### [What to work on]
Would you write out the entries that follow word for word, omitting any images?

### [Task data]
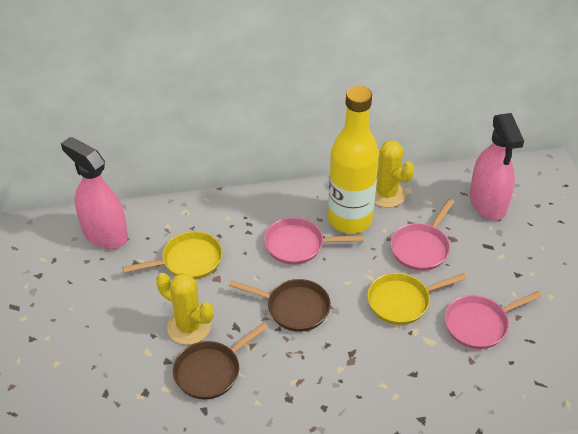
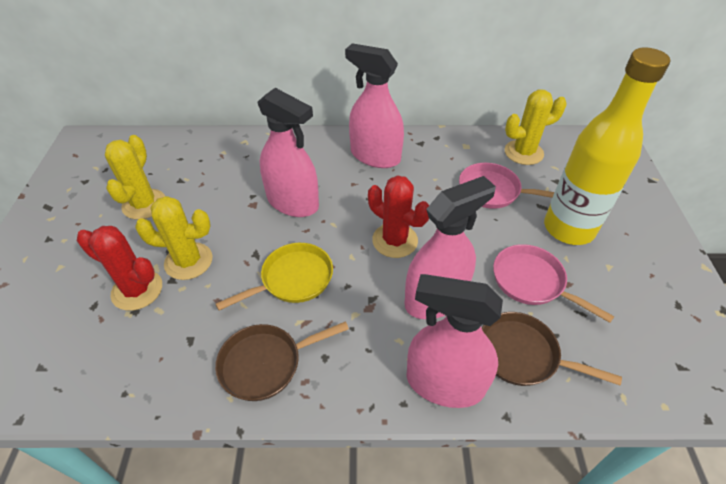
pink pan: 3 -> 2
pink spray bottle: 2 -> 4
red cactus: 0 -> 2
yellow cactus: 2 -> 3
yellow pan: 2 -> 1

### [Answer for this exercise]
pink pan: 3 -> 2
pink spray bottle: 2 -> 4
red cactus: 0 -> 2
yellow cactus: 2 -> 3
yellow pan: 2 -> 1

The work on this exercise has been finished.